● WHAT TO DO: Please transcribe exactly the lines from the first line of the records below through the line containing "(309, 185) = (758, 80): yellow cake -> none", including both, and omit all pictures.

● PROVIDED MATERIAL:
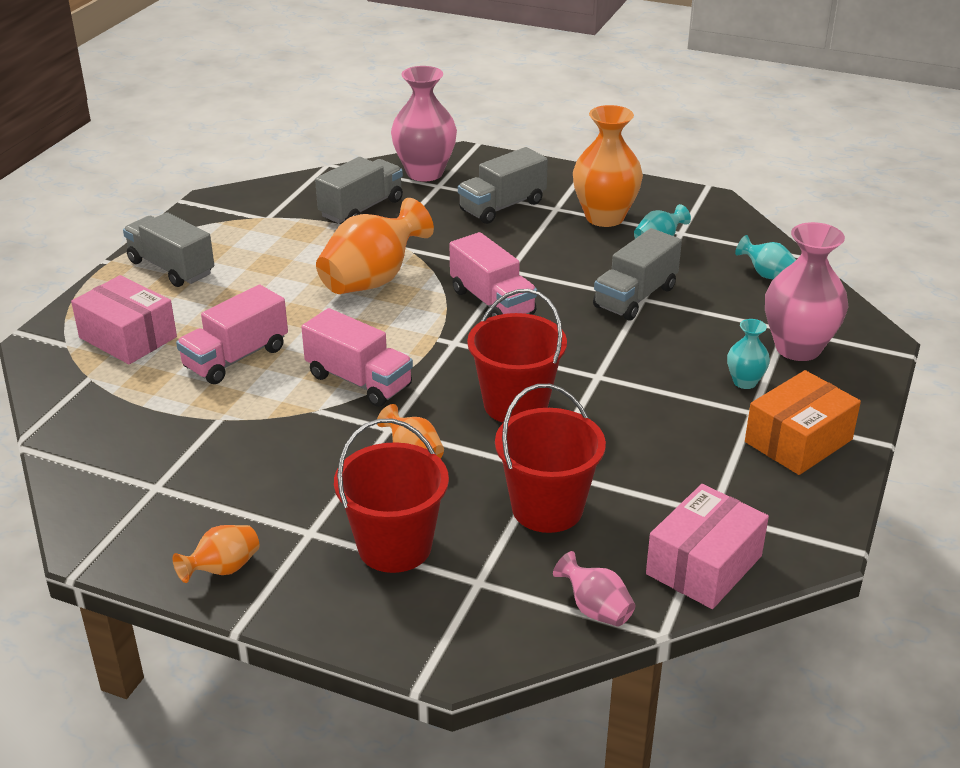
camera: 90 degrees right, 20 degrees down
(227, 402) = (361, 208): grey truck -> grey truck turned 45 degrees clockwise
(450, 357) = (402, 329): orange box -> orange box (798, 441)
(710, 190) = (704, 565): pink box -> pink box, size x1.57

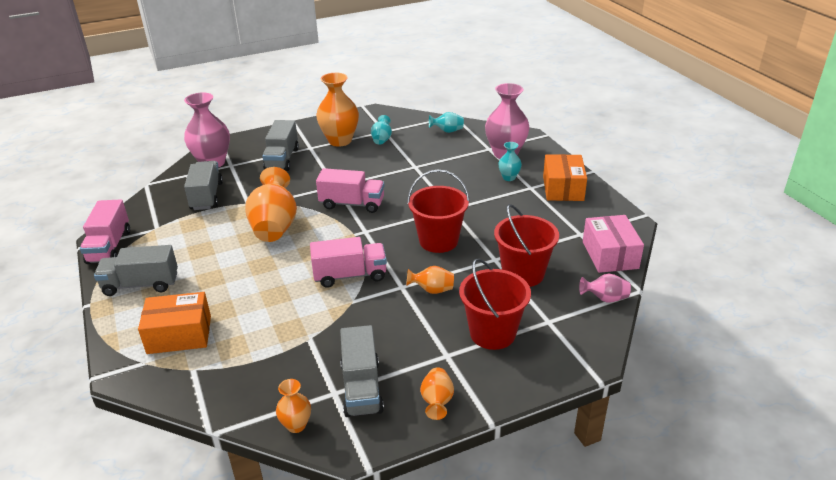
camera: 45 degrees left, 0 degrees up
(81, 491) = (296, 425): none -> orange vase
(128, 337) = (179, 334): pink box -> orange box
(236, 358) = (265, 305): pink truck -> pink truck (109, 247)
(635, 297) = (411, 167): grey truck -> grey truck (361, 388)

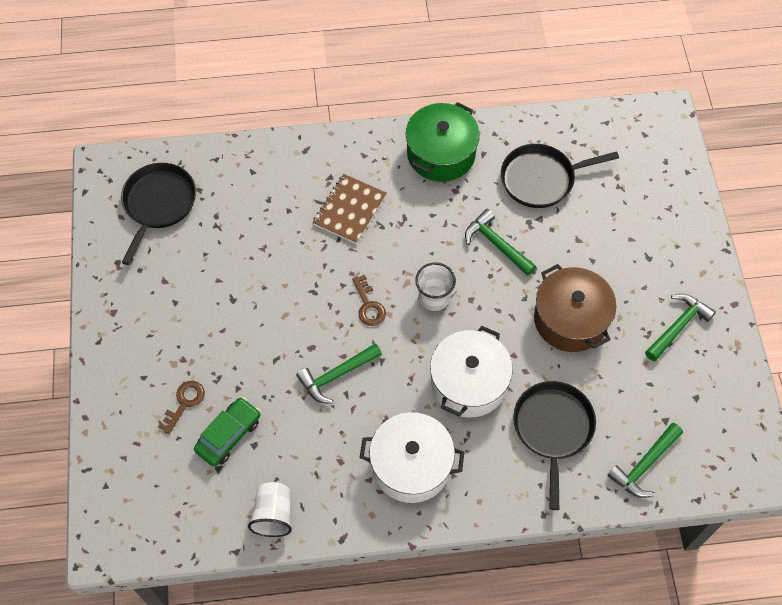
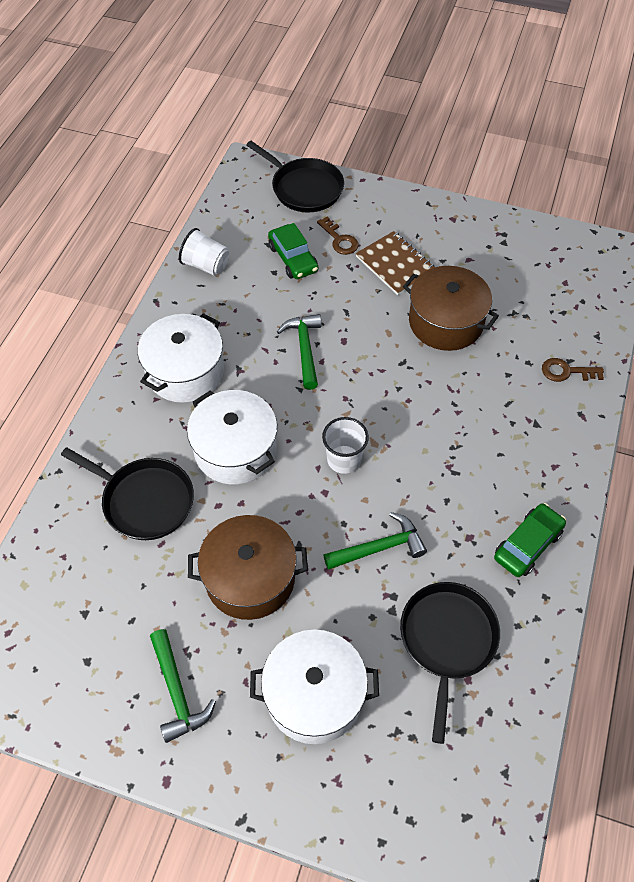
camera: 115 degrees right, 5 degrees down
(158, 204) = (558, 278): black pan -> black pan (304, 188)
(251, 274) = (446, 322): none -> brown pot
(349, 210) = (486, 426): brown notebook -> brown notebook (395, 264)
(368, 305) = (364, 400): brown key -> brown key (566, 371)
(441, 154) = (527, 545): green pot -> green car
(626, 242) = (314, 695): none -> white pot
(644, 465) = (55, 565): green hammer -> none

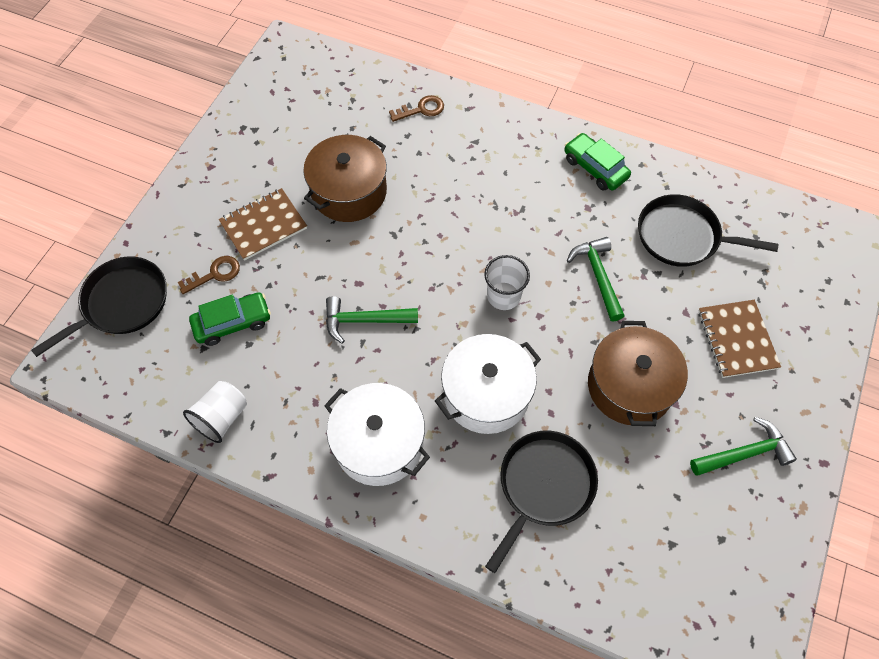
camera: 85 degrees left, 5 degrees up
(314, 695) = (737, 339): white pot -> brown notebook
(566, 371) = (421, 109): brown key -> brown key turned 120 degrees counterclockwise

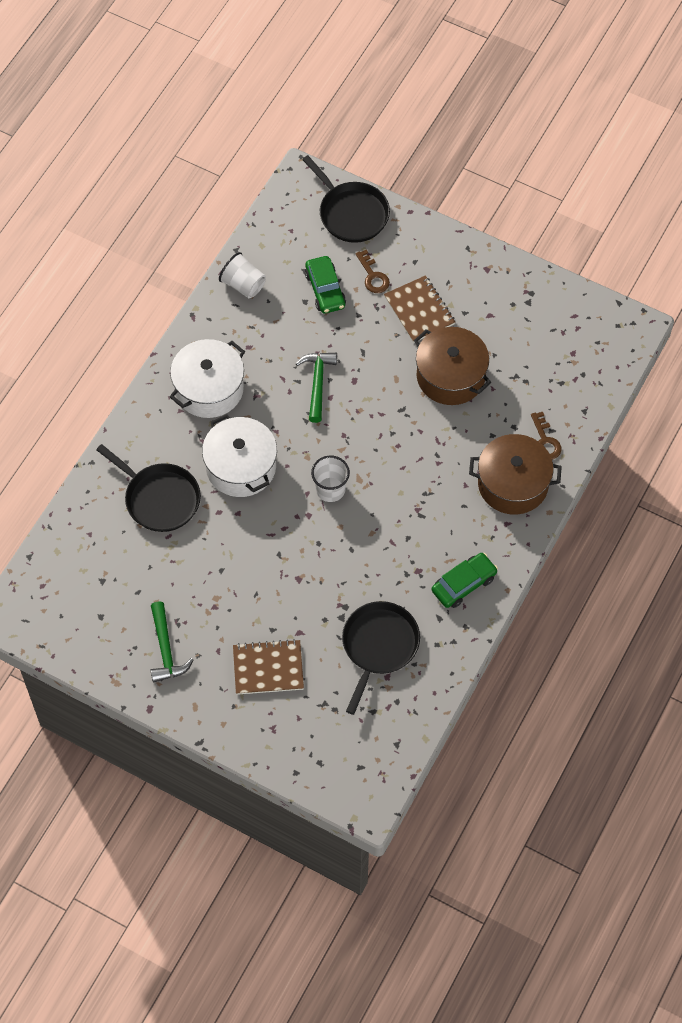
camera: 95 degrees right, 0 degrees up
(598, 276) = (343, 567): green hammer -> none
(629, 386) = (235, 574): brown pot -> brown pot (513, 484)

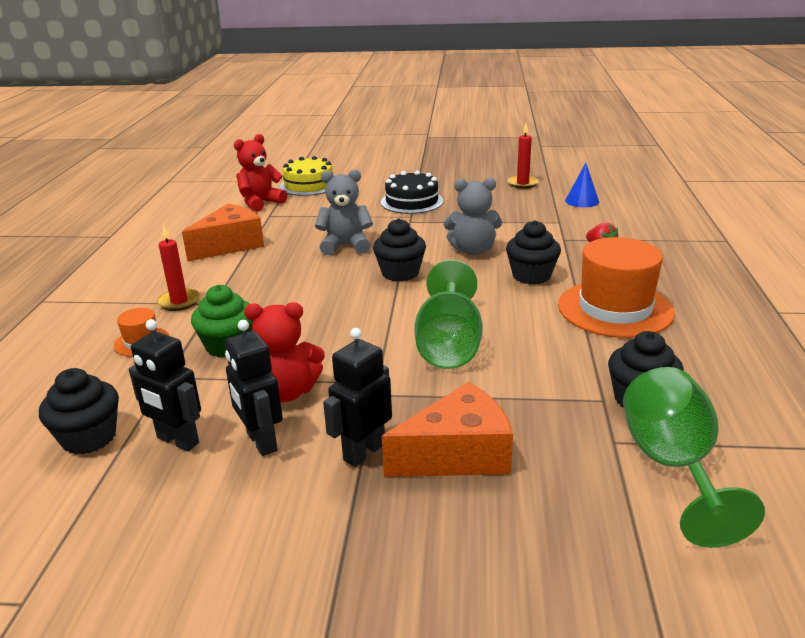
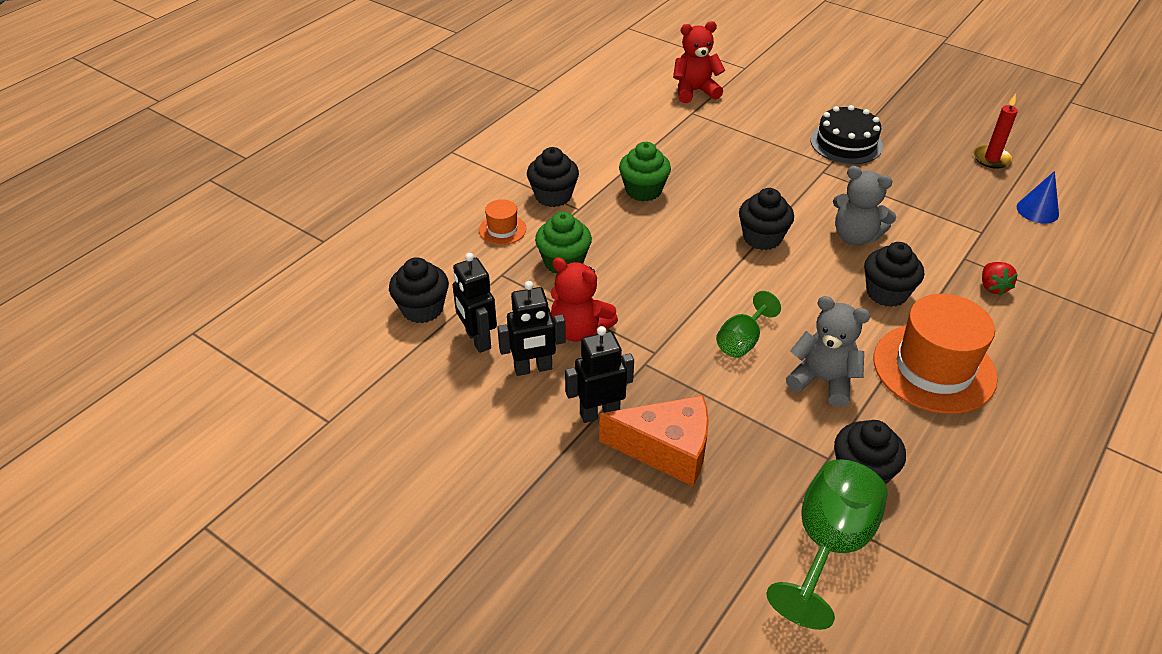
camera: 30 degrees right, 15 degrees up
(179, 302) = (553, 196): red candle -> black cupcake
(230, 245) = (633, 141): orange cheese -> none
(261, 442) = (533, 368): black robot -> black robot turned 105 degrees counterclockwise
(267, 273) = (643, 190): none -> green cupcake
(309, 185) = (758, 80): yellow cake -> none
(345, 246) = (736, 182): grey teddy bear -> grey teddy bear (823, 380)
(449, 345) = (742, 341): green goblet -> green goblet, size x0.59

● THE ANSWER:
camera: 90 degrees right, 20 degrees down
(227, 402) = (361, 208): grey truck -> grey truck turned 45 degrees clockwise
(450, 357) = (402, 329): orange box -> orange box (798, 441)
(710, 190) = (704, 565): pink box -> pink box, size x1.57

camera: 45 degrees left, 0 degrees up
(81, 491) = (296, 425): none -> orange vase
(128, 337) = (179, 334): pink box -> orange box
(236, 358) = (265, 305): pink truck -> pink truck (109, 247)
(635, 297) = (411, 167): grey truck -> grey truck (361, 388)

camera: 115 degrees right, 5 degrees down
(158, 204) = (558, 278): black pan -> black pan (304, 188)
(251, 274) = (446, 322): none -> brown pot
(349, 210) = (486, 426): brown notebook -> brown notebook (395, 264)
(368, 305) = (364, 400): brown key -> brown key (566, 371)
(441, 154) = (527, 545): green pot -> green car
(626, 242) = (314, 695): none -> white pot
(644, 465) = (55, 565): green hammer -> none

camera: 85 degrees left, 5 degrees up
(314, 695) = (737, 339): white pot -> brown notebook
(566, 371) = (421, 109): brown key -> brown key turned 120 degrees counterclockwise

camera: 95 degrees right, 0 degrees up
(598, 276) = (343, 567): green hammer -> none
(629, 386) = (235, 574): brown pot -> brown pot (513, 484)

camera: 30 degrees right, 15 degrees up
(179, 302) = (553, 196): red candle -> black cupcake
(230, 245) = (633, 141): orange cheese -> none
(261, 442) = (533, 368): black robot -> black robot turned 105 degrees counterclockwise
(267, 273) = (643, 190): none -> green cupcake
(309, 185) = (758, 80): yellow cake -> none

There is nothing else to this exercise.